───── Material for the task

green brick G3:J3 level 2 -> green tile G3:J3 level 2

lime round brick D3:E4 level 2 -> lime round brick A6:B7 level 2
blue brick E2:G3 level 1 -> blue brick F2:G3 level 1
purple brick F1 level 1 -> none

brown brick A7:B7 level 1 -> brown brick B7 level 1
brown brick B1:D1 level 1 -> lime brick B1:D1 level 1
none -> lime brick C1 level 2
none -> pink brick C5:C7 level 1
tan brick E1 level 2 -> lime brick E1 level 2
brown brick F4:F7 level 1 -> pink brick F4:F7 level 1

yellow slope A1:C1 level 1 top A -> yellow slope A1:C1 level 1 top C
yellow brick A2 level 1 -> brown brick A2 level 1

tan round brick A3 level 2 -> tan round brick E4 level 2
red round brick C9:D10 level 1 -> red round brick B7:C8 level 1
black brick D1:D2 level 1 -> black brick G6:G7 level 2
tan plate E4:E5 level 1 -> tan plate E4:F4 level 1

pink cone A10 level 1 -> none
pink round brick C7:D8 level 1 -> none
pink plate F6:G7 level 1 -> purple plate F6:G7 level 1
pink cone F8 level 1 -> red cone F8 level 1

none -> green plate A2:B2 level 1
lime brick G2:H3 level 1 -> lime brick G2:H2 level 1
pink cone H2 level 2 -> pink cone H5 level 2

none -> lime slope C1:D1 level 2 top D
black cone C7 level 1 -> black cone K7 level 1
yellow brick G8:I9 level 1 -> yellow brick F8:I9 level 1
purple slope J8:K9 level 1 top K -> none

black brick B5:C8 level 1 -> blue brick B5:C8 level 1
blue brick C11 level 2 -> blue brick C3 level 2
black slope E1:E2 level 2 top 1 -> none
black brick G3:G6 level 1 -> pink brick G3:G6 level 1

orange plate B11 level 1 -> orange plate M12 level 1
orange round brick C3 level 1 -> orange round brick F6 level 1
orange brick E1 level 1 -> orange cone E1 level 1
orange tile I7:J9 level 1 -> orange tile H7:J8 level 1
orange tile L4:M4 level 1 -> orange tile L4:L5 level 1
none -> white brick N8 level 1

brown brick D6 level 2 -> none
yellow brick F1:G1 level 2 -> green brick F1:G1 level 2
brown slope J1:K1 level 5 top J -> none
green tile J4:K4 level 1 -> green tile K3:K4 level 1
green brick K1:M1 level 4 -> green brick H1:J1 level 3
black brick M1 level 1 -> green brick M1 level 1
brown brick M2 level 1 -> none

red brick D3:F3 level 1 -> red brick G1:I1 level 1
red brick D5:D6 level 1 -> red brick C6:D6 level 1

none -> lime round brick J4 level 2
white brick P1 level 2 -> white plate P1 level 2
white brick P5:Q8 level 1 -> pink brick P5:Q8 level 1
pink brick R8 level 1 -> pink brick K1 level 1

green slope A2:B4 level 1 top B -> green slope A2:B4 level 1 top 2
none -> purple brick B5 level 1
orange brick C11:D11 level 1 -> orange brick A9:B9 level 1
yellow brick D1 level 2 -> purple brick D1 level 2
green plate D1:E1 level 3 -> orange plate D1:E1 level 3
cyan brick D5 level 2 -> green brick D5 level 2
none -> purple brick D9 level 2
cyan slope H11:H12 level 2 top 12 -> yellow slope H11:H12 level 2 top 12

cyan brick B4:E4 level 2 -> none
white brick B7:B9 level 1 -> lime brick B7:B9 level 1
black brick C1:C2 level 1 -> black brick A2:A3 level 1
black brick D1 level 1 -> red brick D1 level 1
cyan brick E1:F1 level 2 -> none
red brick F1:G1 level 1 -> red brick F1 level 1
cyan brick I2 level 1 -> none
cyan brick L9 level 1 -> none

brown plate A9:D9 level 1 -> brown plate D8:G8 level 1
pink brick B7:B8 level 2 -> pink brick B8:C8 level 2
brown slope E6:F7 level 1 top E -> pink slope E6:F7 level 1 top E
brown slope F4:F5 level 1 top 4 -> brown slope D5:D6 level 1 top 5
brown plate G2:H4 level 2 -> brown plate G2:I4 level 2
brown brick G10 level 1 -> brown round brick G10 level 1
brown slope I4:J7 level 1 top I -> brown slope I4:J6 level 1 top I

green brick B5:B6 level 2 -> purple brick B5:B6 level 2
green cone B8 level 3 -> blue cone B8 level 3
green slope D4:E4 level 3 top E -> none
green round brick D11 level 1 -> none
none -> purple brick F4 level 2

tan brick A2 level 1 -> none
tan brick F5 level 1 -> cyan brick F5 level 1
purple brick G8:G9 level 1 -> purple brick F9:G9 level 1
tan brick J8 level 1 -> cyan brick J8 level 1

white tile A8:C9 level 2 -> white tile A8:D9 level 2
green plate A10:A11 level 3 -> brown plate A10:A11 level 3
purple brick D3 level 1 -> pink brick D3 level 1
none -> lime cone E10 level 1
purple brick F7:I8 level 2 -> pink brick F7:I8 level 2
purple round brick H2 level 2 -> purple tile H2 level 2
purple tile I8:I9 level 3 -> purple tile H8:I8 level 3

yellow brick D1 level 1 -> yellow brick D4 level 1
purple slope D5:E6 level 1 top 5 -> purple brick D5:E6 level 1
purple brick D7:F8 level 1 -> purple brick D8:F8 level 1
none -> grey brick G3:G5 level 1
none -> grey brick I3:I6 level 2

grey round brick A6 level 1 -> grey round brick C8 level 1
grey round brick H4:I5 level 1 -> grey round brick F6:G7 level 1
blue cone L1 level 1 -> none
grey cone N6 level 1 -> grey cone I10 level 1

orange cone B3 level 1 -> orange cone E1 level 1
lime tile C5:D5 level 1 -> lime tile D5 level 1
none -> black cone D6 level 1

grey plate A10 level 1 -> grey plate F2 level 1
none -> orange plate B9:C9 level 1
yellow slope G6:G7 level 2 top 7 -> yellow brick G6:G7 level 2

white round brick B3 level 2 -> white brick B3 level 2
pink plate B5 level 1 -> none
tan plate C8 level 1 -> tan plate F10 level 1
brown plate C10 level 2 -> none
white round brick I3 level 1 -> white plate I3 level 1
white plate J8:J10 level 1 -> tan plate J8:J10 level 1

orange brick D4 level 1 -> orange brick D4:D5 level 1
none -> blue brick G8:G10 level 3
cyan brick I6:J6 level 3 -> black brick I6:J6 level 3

──────────

- What you have to do -
Output the listing above in its entirety, exactly as given.

- Result for this exercise -
green brick G3:J3 level 2 -> green tile G3:J3 level 2

lime round brick D3:E4 level 2 -> lime round brick A6:B7 level 2
blue brick E2:G3 level 1 -> blue brick F2:G3 level 1
purple brick F1 level 1 -> none

brown brick A7:B7 level 1 -> brown brick B7 level 1
brown brick B1:D1 level 1 -> lime brick B1:D1 level 1
none -> lime brick C1 level 2
none -> pink brick C5:C7 level 1
tan brick E1 level 2 -> lime brick E1 level 2
brown brick F4:F7 level 1 -> pink brick F4:F7 level 1

yellow slope A1:C1 level 1 top A -> yellow slope A1:C1 level 1 top C
yellow brick A2 level 1 -> brown brick A2 level 1

tan round brick A3 level 2 -> tan round brick E4 level 2
red round brick C9:D10 level 1 -> red round brick B7:C8 level 1
black brick D1:D2 level 1 -> black brick G6:G7 level 2
tan plate E4:E5 level 1 -> tan plate E4:F4 level 1

pink cone A10 level 1 -> none
pink round brick C7:D8 level 1 -> none
pink plate F6:G7 level 1 -> purple plate F6:G7 level 1
pink cone F8 level 1 -> red cone F8 level 1

none -> green plate A2:B2 level 1
lime brick G2:H3 level 1 -> lime brick G2:H2 level 1
pink cone H2 level 2 -> pink cone H5 level 2

none -> lime slope C1:D1 level 2 top D
black cone C7 level 1 -> black cone K7 level 1
yellow brick G8:I9 level 1 -> yellow brick F8:I9 level 1
purple slope J8:K9 level 1 top K -> none

black brick B5:C8 level 1 -> blue brick B5:C8 level 1
blue brick C11 level 2 -> blue brick C3 level 2
black slope E1:E2 level 2 top 1 -> none
black brick G3:G6 level 1 -> pink brick G3:G6 level 1

orange plate B11 level 1 -> orange plate M12 level 1
orange round brick C3 level 1 -> orange round brick F6 level 1
orange brick E1 level 1 -> orange cone E1 level 1
orange tile I7:J9 level 1 -> orange tile H7:J8 level 1
orange tile L4:M4 level 1 -> orange tile L4:L5 level 1
none -> white brick N8 level 1

brown brick D6 level 2 -> none
yellow brick F1:G1 level 2 -> green brick F1:G1 level 2
brown slope J1:K1 level 5 top J -> none
green tile J4:K4 level 1 -> green tile K3:K4 level 1
green brick K1:M1 level 4 -> green brick H1:J1 level 3
black brick M1 level 1 -> green brick M1 level 1
brown brick M2 level 1 -> none

red brick D3:F3 level 1 -> red brick G1:I1 level 1
red brick D5:D6 level 1 -> red brick C6:D6 level 1

none -> lime round brick J4 level 2
white brick P1 level 2 -> white plate P1 level 2
white brick P5:Q8 level 1 -> pink brick P5:Q8 level 1
pink brick R8 level 1 -> pink brick K1 level 1

green slope A2:B4 level 1 top B -> green slope A2:B4 level 1 top 2
none -> purple brick B5 level 1
orange brick C11:D11 level 1 -> orange brick A9:B9 level 1
yellow brick D1 level 2 -> purple brick D1 level 2
green plate D1:E1 level 3 -> orange plate D1:E1 level 3
cyan brick D5 level 2 -> green brick D5 level 2
none -> purple brick D9 level 2
cyan slope H11:H12 level 2 top 12 -> yellow slope H11:H12 level 2 top 12

cyan brick B4:E4 level 2 -> none
white brick B7:B9 level 1 -> lime brick B7:B9 level 1
black brick C1:C2 level 1 -> black brick A2:A3 level 1
black brick D1 level 1 -> red brick D1 level 1
cyan brick E1:F1 level 2 -> none
red brick F1:G1 level 1 -> red brick F1 level 1
cyan brick I2 level 1 -> none
cyan brick L9 level 1 -> none

brown plate A9:D9 level 1 -> brown plate D8:G8 level 1
pink brick B7:B8 level 2 -> pink brick B8:C8 level 2
brown slope E6:F7 level 1 top E -> pink slope E6:F7 level 1 top E
brown slope F4:F5 level 1 top 4 -> brown slope D5:D6 level 1 top 5
brown plate G2:H4 level 2 -> brown plate G2:I4 level 2
brown brick G10 level 1 -> brown round brick G10 level 1
brown slope I4:J7 level 1 top I -> brown slope I4:J6 level 1 top I

green brick B5:B6 level 2 -> purple brick B5:B6 level 2
green cone B8 level 3 -> blue cone B8 level 3
green slope D4:E4 level 3 top E -> none
green round brick D11 level 1 -> none
none -> purple brick F4 level 2

tan brick A2 level 1 -> none
tan brick F5 level 1 -> cyan brick F5 level 1
purple brick G8:G9 level 1 -> purple brick F9:G9 level 1
tan brick J8 level 1 -> cyan brick J8 level 1

white tile A8:C9 level 2 -> white tile A8:D9 level 2
green plate A10:A11 level 3 -> brown plate A10:A11 level 3
purple brick D3 level 1 -> pink brick D3 level 1
none -> lime cone E10 level 1
purple brick F7:I8 level 2 -> pink brick F7:I8 level 2
purple round brick H2 level 2 -> purple tile H2 level 2
purple tile I8:I9 level 3 -> purple tile H8:I8 level 3

yellow brick D1 level 1 -> yellow brick D4 level 1
purple slope D5:E6 level 1 top 5 -> purple brick D5:E6 level 1
purple brick D7:F8 level 1 -> purple brick D8:F8 level 1
none -> grey brick G3:G5 level 1
none -> grey brick I3:I6 level 2

grey round brick A6 level 1 -> grey round brick C8 level 1
grey round brick H4:I5 level 1 -> grey round brick F6:G7 level 1
blue cone L1 level 1 -> none
grey cone N6 level 1 -> grey cone I10 level 1

orange cone B3 level 1 -> orange cone E1 level 1
lime tile C5:D5 level 1 -> lime tile D5 level 1
none -> black cone D6 level 1

grey plate A10 level 1 -> grey plate F2 level 1
none -> orange plate B9:C9 level 1
yellow slope G6:G7 level 2 top 7 -> yellow brick G6:G7 level 2

white round brick B3 level 2 -> white brick B3 level 2
pink plate B5 level 1 -> none
tan plate C8 level 1 -> tan plate F10 level 1
brown plate C10 level 2 -> none
white round brick I3 level 1 -> white plate I3 level 1
white plate J8:J10 level 1 -> tan plate J8:J10 level 1

orange brick D4 level 1 -> orange brick D4:D5 level 1
none -> blue brick G8:G10 level 3
cyan brick I6:J6 level 3 -> black brick I6:J6 level 3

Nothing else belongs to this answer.